→ Items listed in a dataset:
..............................

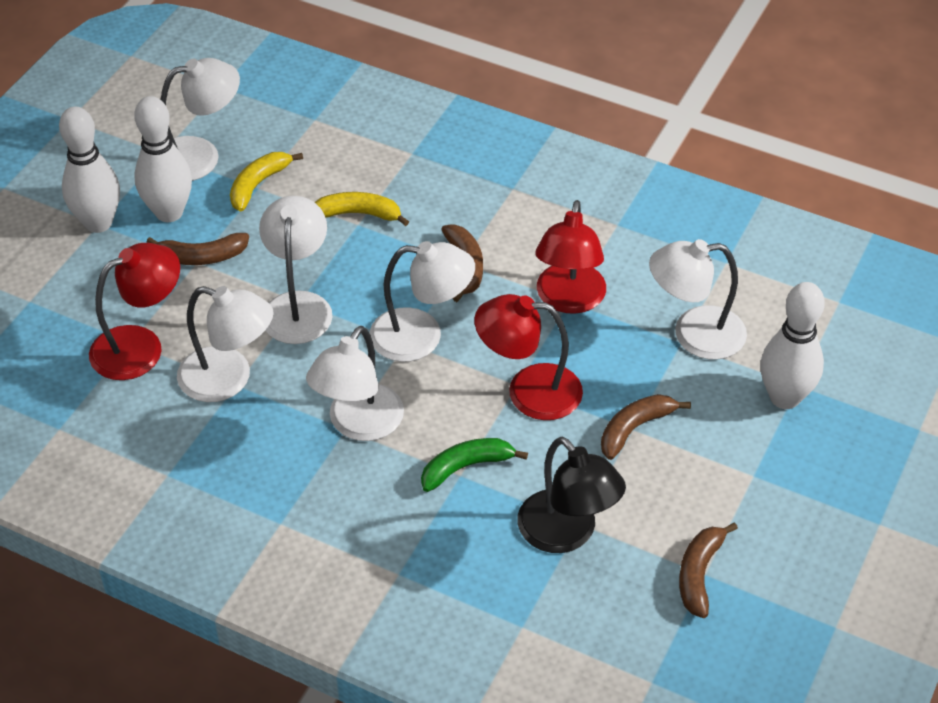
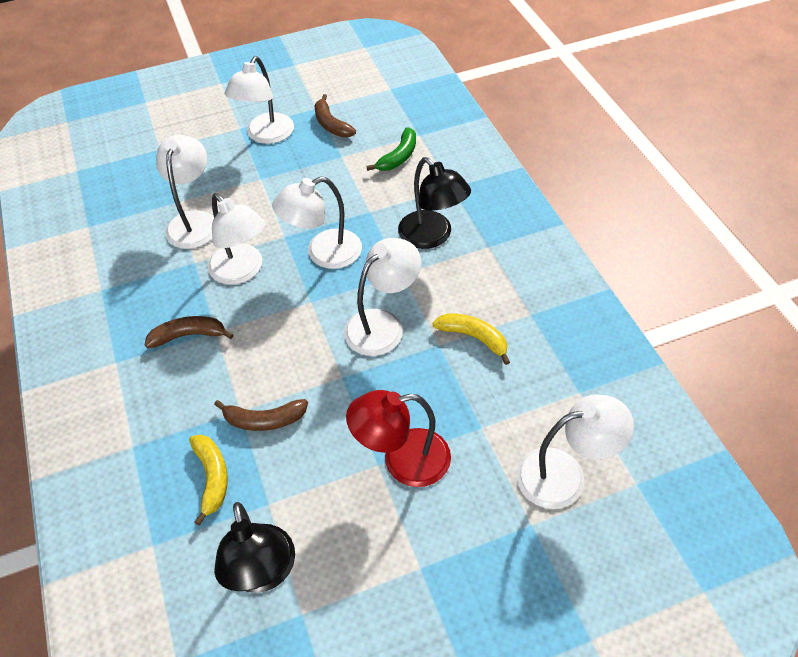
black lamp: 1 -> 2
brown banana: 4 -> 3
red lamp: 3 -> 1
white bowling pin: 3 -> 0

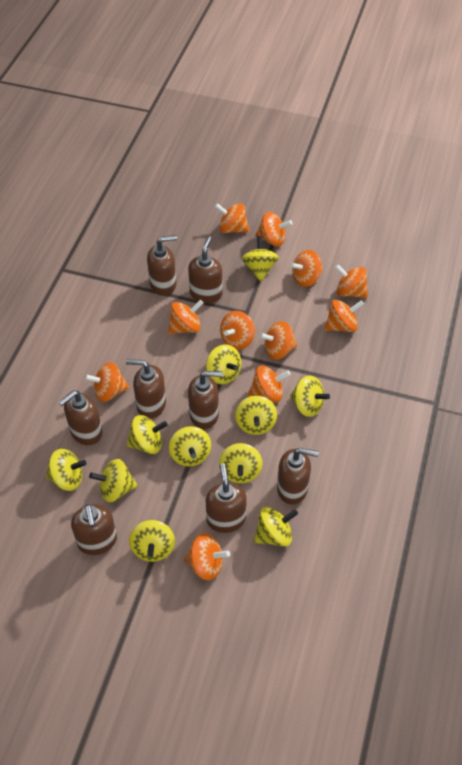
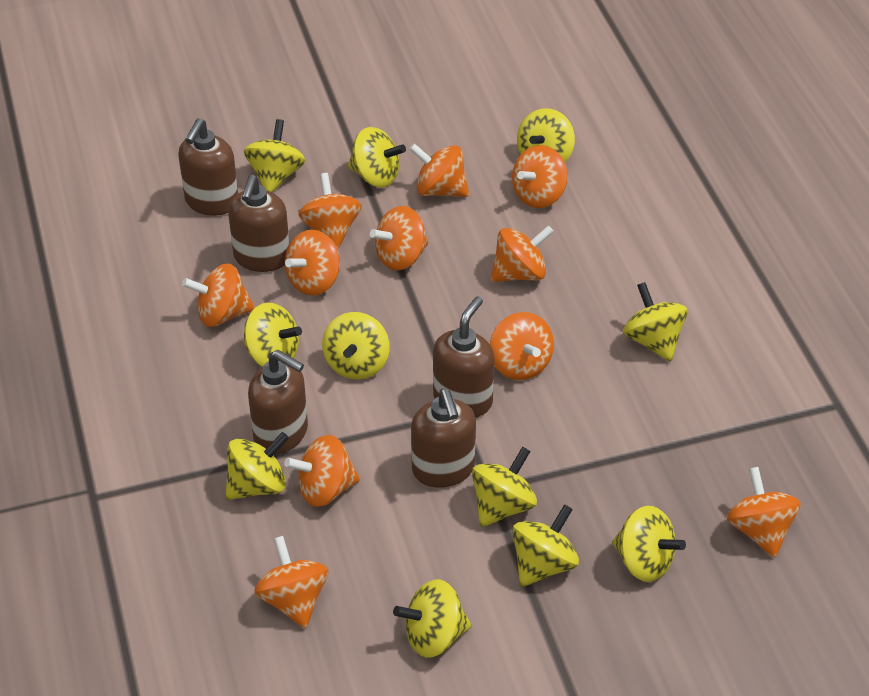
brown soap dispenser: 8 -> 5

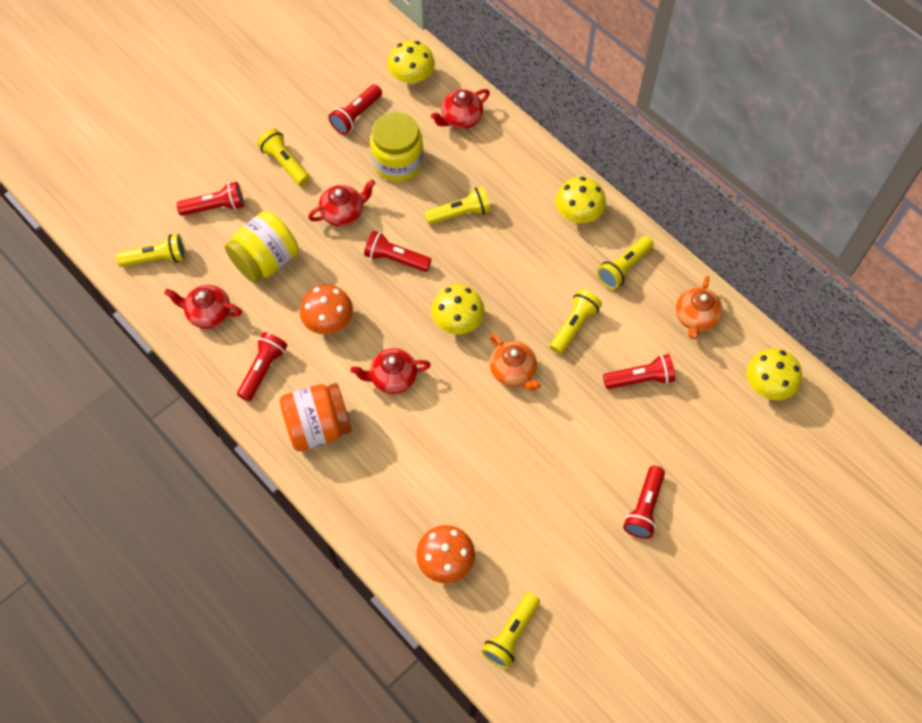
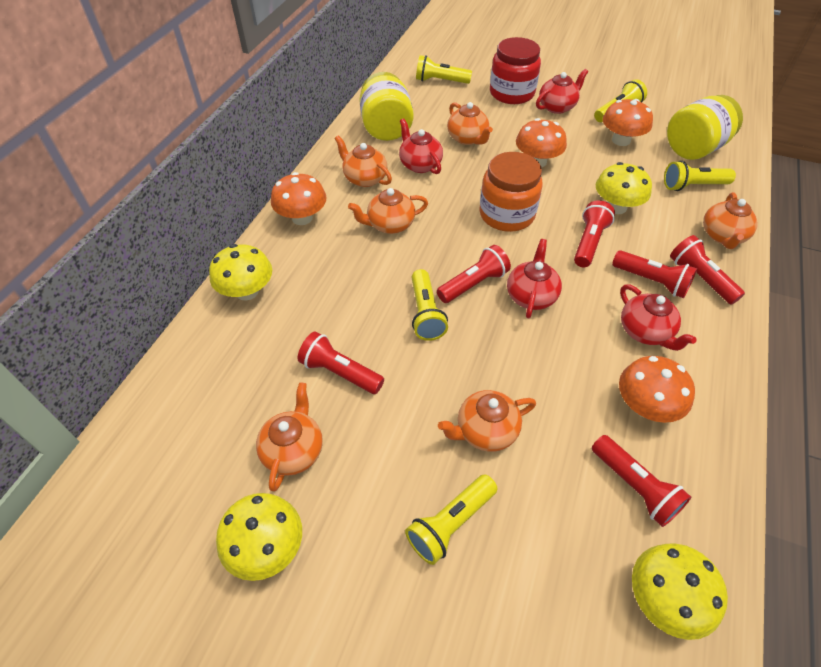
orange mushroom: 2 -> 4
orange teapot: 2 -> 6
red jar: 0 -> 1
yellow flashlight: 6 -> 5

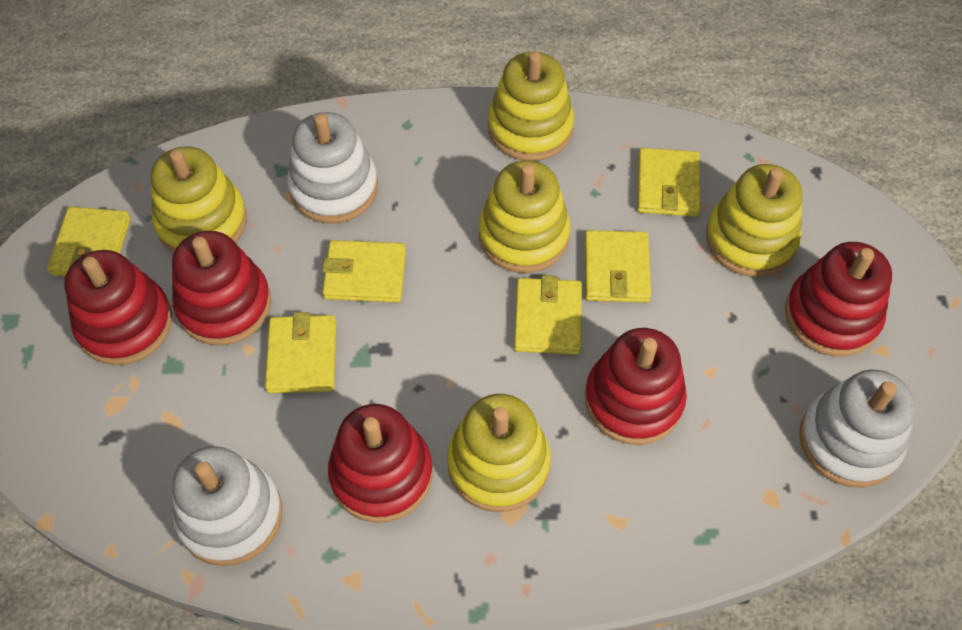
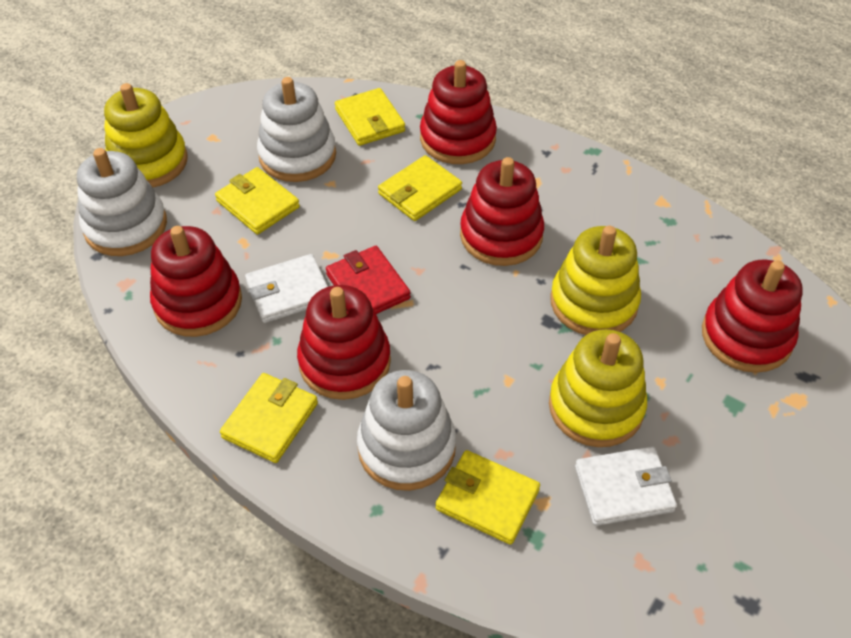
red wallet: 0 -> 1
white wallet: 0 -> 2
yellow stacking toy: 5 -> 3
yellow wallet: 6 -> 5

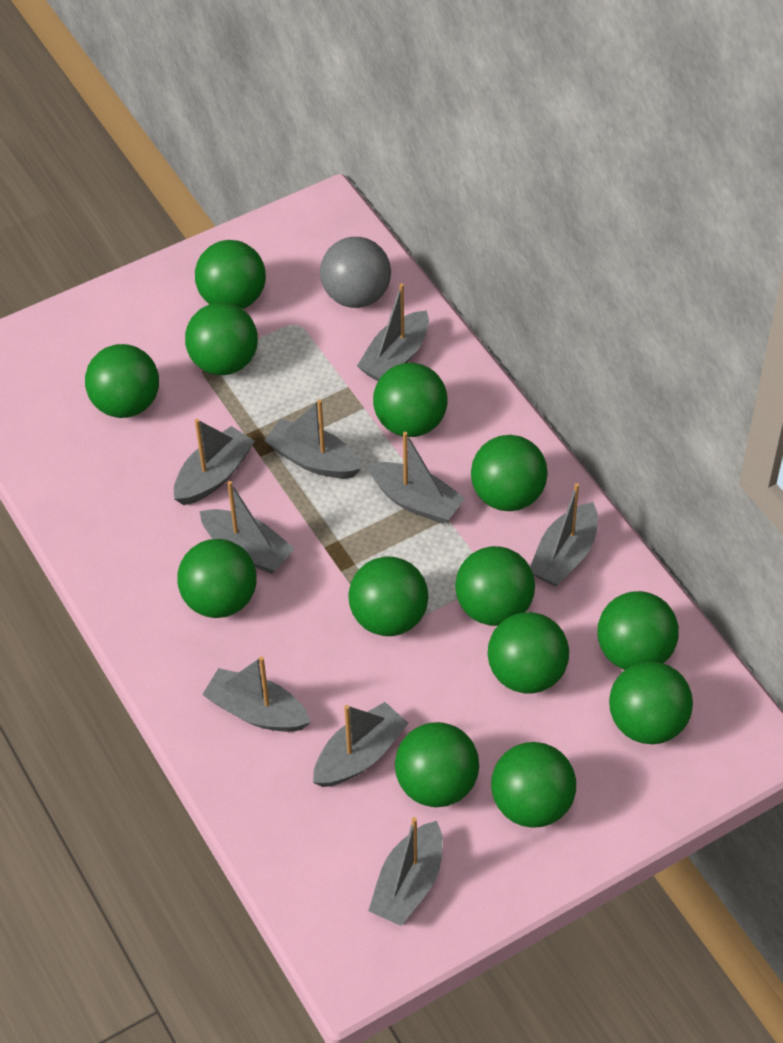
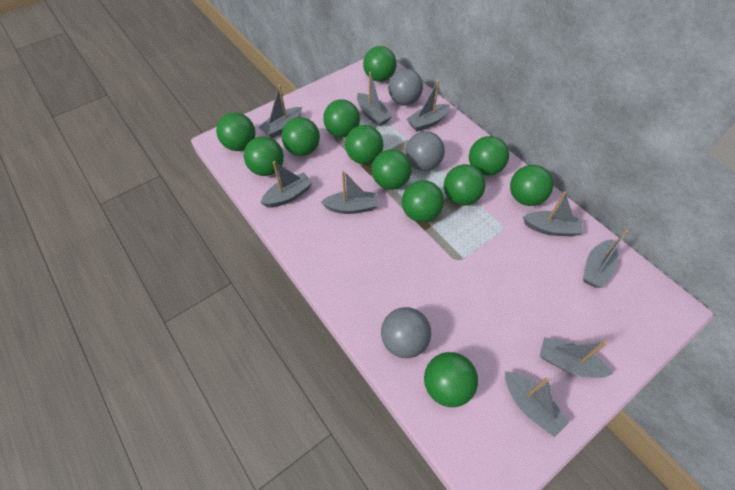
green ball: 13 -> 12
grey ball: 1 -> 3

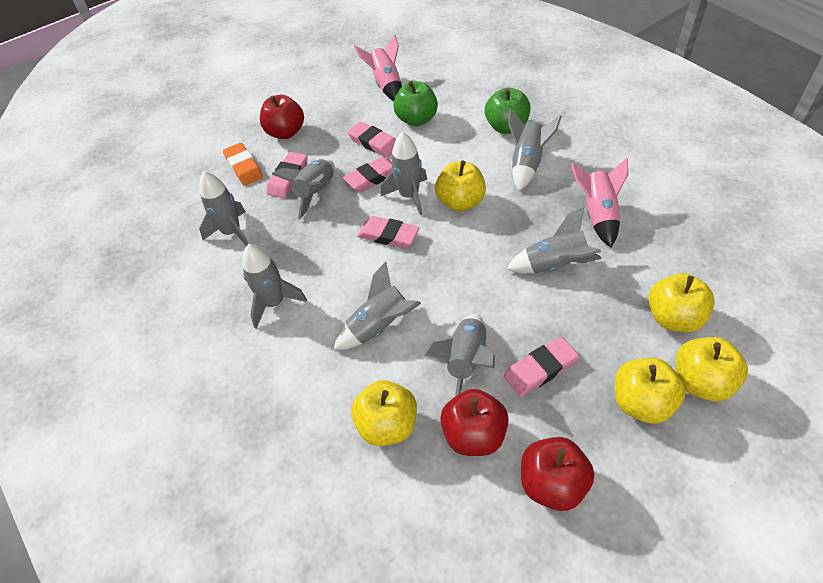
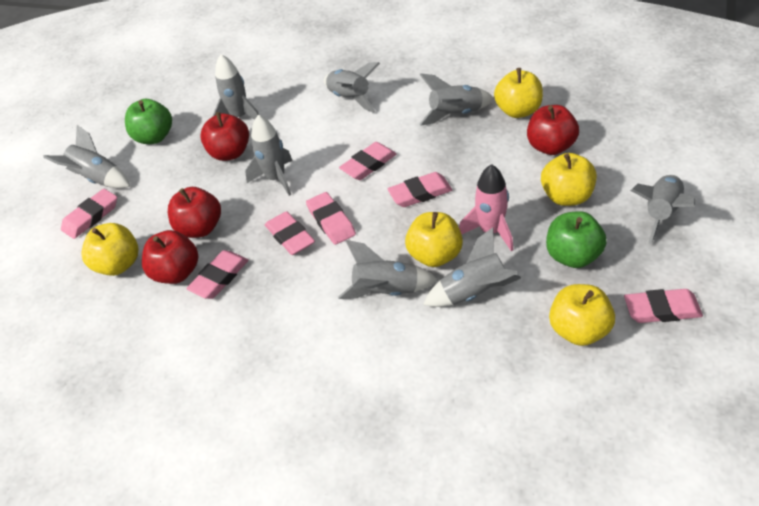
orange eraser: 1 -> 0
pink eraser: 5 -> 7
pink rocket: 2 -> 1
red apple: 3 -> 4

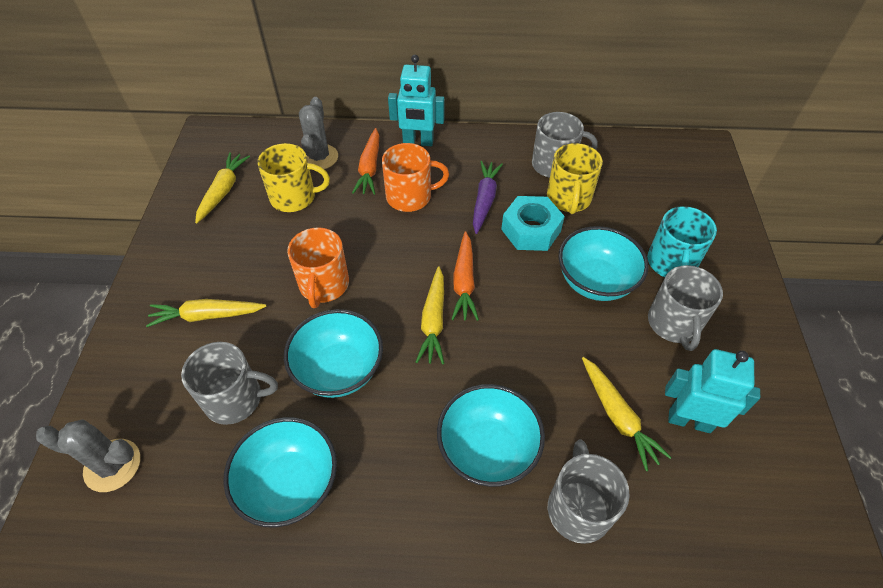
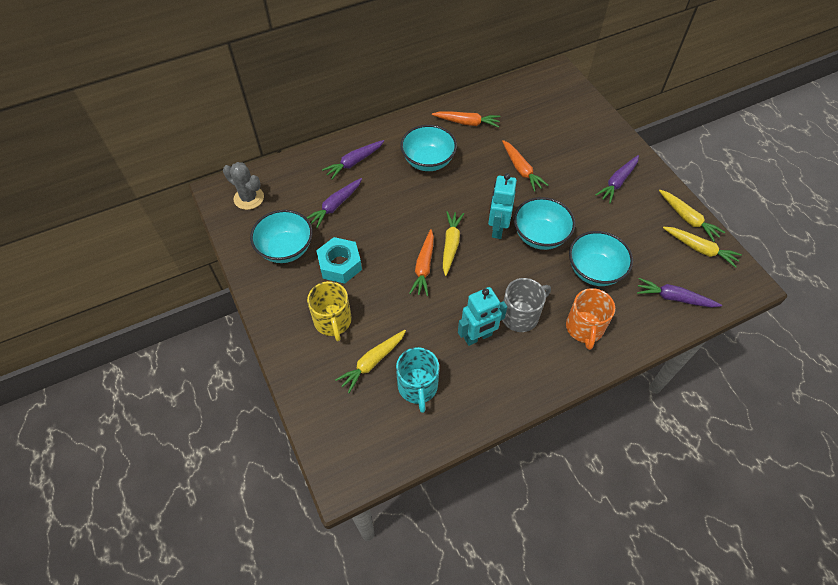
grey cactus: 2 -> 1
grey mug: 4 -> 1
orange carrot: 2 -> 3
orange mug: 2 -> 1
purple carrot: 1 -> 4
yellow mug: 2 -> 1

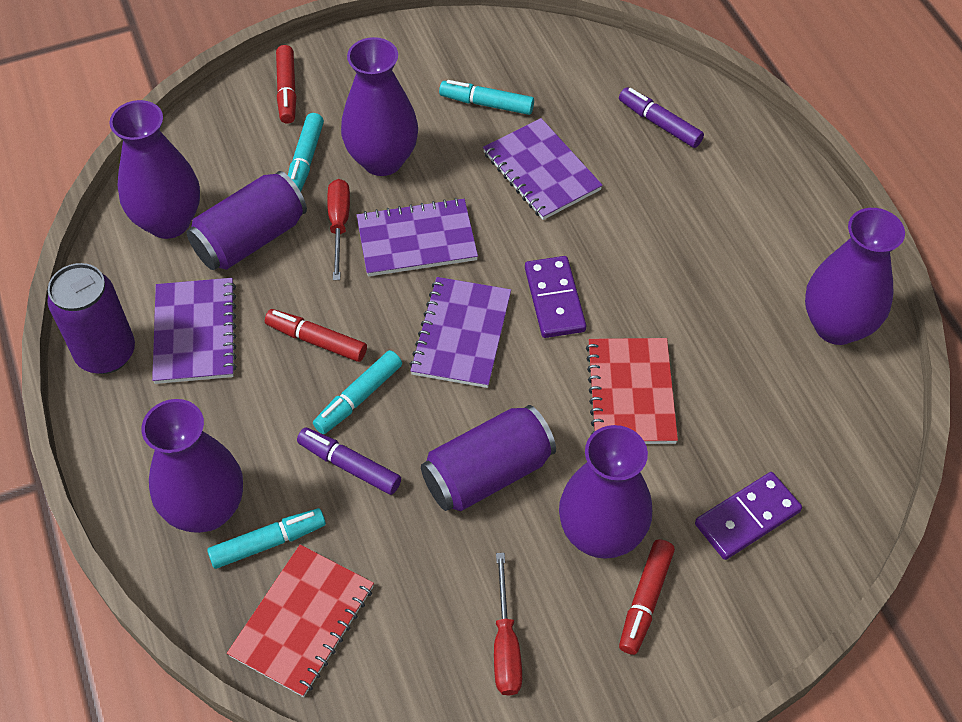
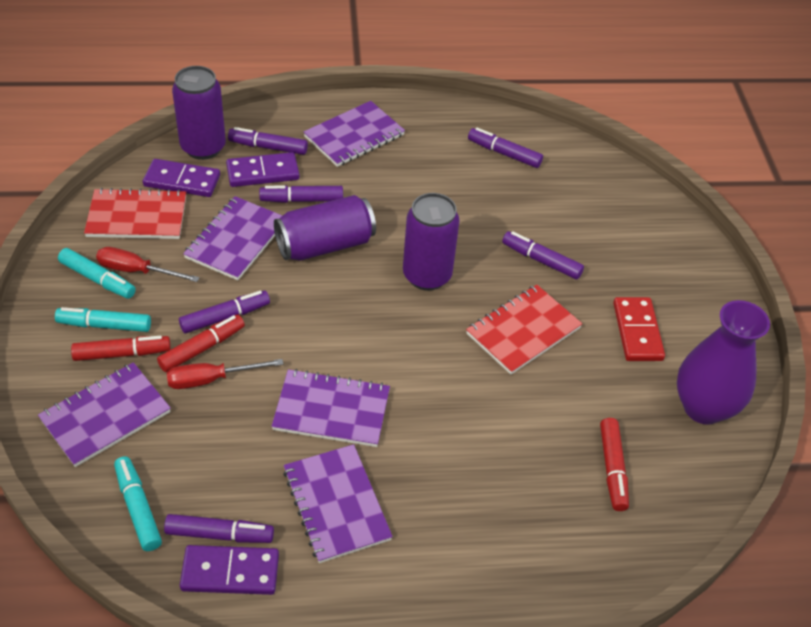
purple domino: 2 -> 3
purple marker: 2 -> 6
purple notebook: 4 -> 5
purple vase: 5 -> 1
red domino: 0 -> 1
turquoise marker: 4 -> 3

..............................

→ About this task: When pictures appear among the entries, skip them and copy all remaining text precisely.

→ Task response:
black lamp: 1 -> 2
brown banana: 4 -> 3
red lamp: 3 -> 1
white bowling pin: 3 -> 0

brown soap dispenser: 8 -> 5

orange mushroom: 2 -> 4
orange teapot: 2 -> 6
red jar: 0 -> 1
yellow flashlight: 6 -> 5

red wallet: 0 -> 1
white wallet: 0 -> 2
yellow stacking toy: 5 -> 3
yellow wallet: 6 -> 5

green ball: 13 -> 12
grey ball: 1 -> 3

orange eraser: 1 -> 0
pink eraser: 5 -> 7
pink rocket: 2 -> 1
red apple: 3 -> 4

grey cactus: 2 -> 1
grey mug: 4 -> 1
orange carrot: 2 -> 3
orange mug: 2 -> 1
purple carrot: 1 -> 4
yellow mug: 2 -> 1

purple domino: 2 -> 3
purple marker: 2 -> 6
purple notebook: 4 -> 5
purple vase: 5 -> 1
red domino: 0 -> 1
turquoise marker: 4 -> 3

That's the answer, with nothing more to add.